▼▼▼

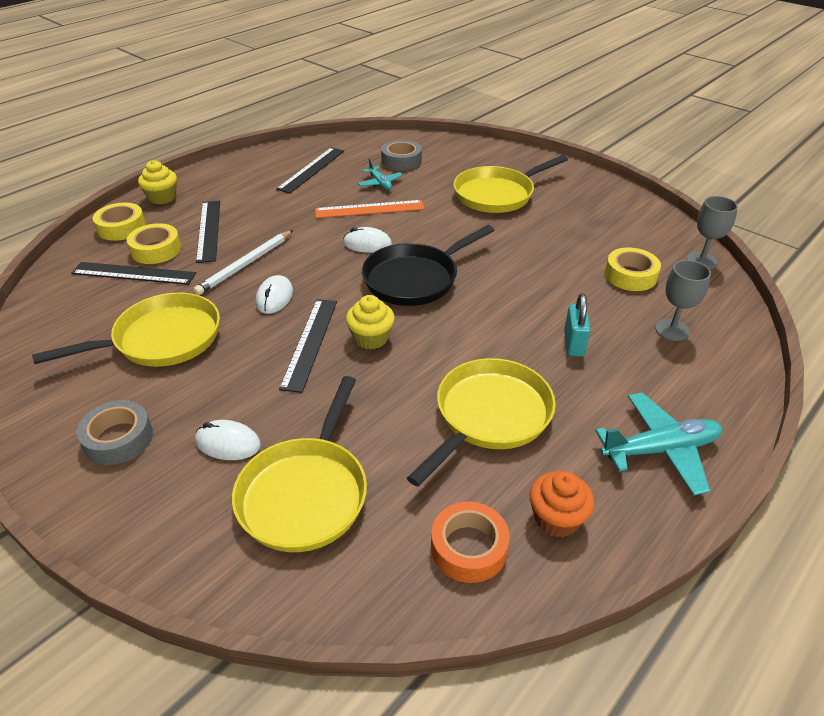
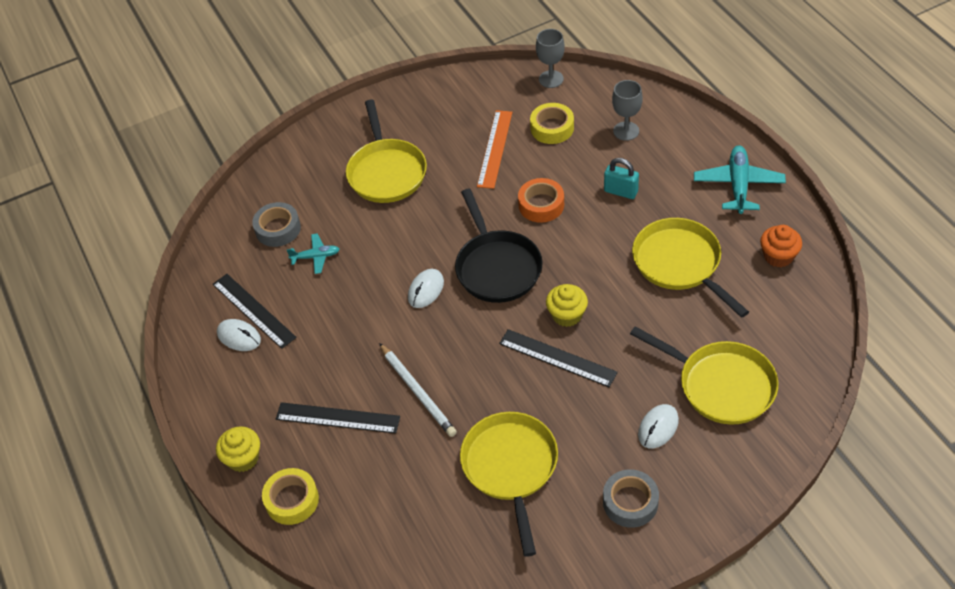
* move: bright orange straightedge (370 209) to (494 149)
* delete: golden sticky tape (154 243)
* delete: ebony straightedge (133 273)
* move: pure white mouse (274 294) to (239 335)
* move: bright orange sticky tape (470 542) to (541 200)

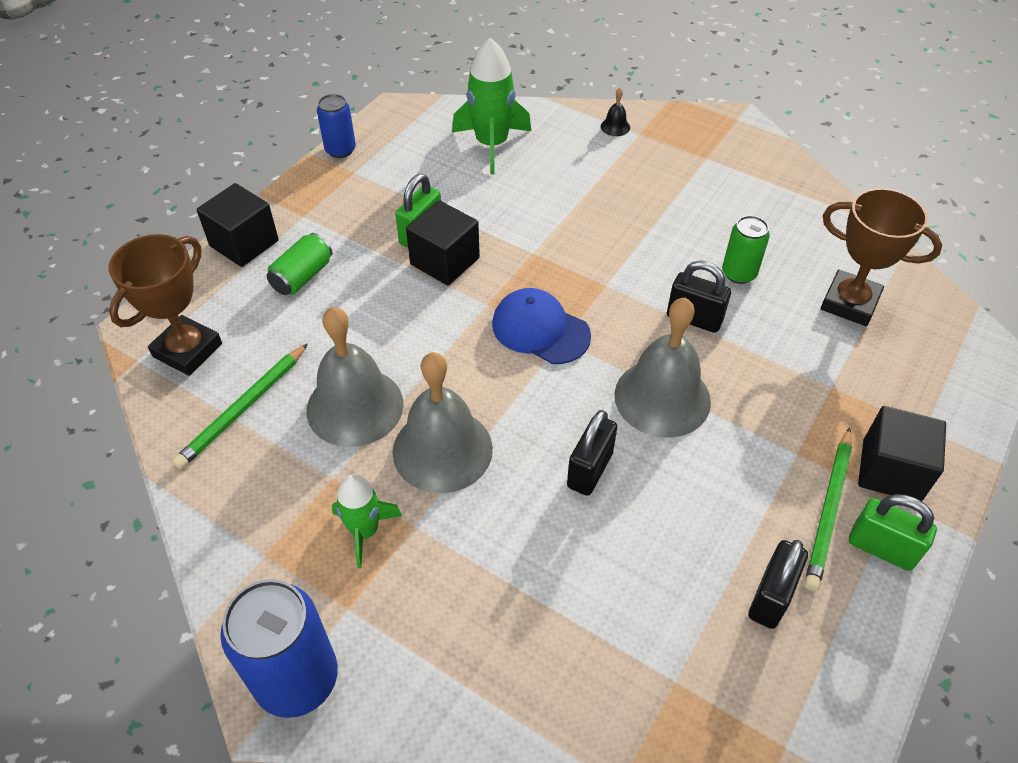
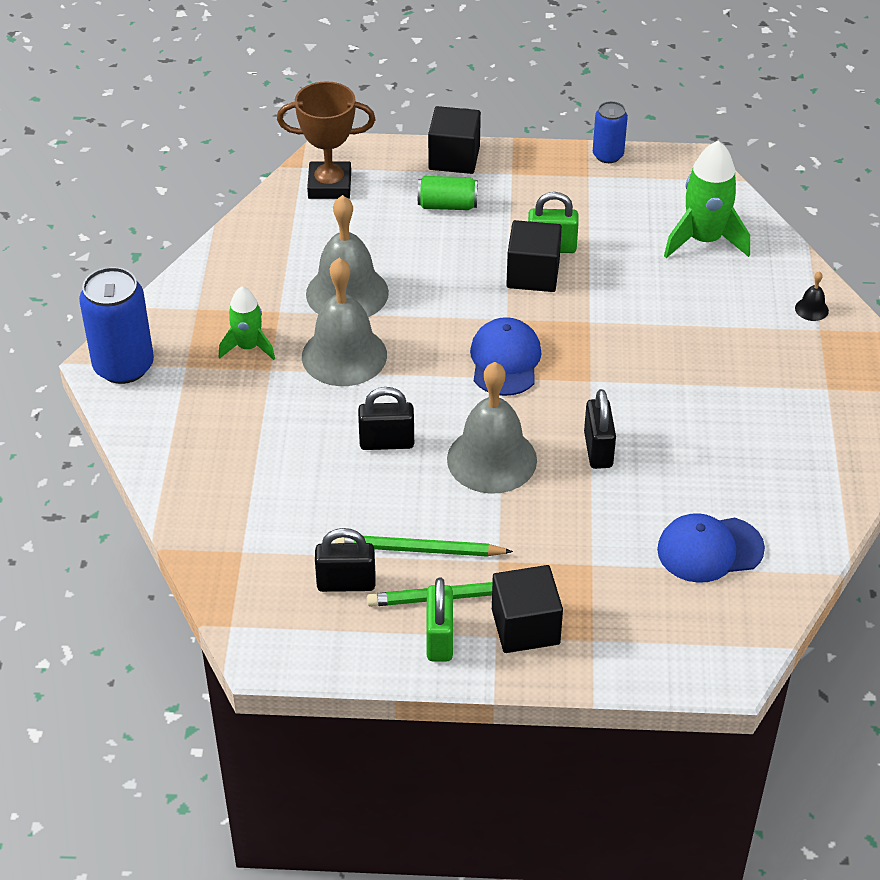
* replace: russet trophy (881 257) to blue cap (711 548)
* delete: green soda can (746 250)
* move: green lead pencil (240 406) to (423 546)

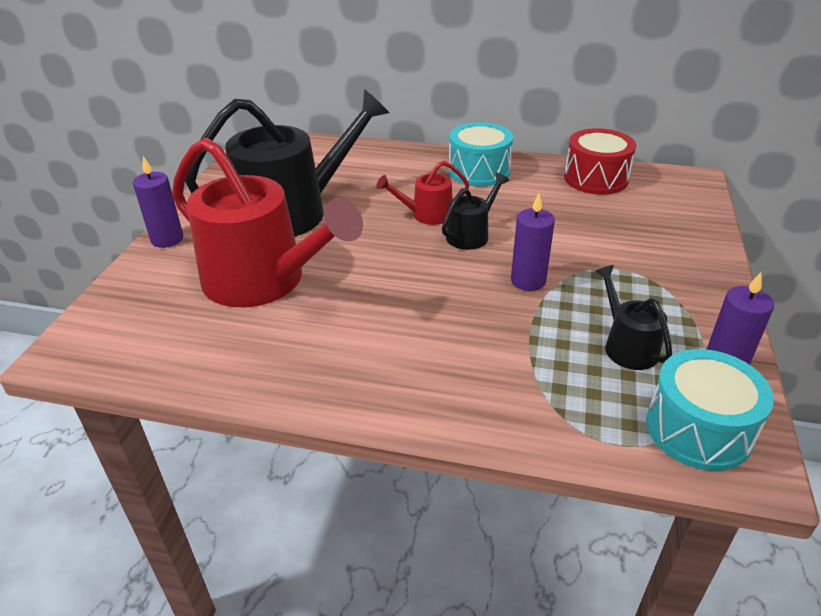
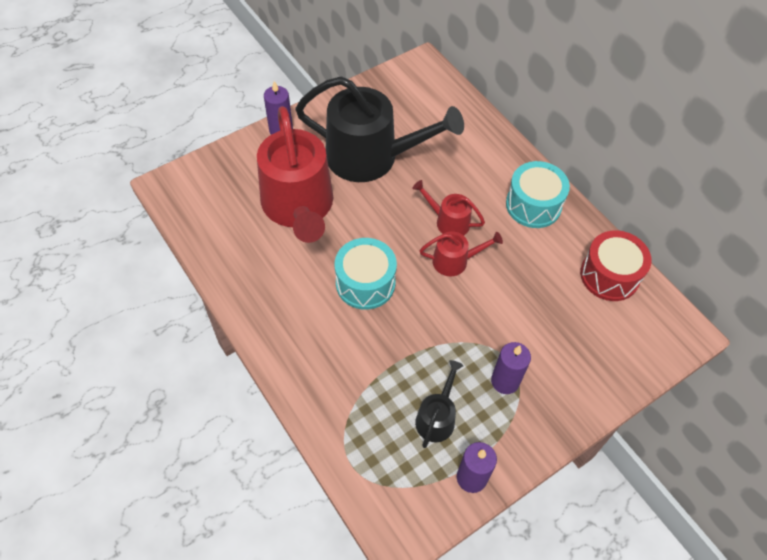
* recolor: ebony sprinkling can (475 211) to scarlet sprinkling can (461 253)
* move: royal purple wax candle (533 242) to (511 368)
* move: aqua snare drum (710 410) to (366 274)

▲▲▲

Task directions ::
Without the pictures, give all the records above again exactly.

The completed task ::
* move: bright orange straightedge (370 209) to (494 149)
* delete: golden sticky tape (154 243)
* delete: ebony straightedge (133 273)
* move: pure white mouse (274 294) to (239 335)
* move: bright orange sticky tape (470 542) to (541 200)

* replace: russet trophy (881 257) to blue cap (711 548)
* delete: green soda can (746 250)
* move: green lead pencil (240 406) to (423 546)

* recolor: ebony sprinkling can (475 211) to scarlet sprinkling can (461 253)
* move: royal purple wax candle (533 242) to (511 368)
* move: aqua snare drum (710 410) to (366 274)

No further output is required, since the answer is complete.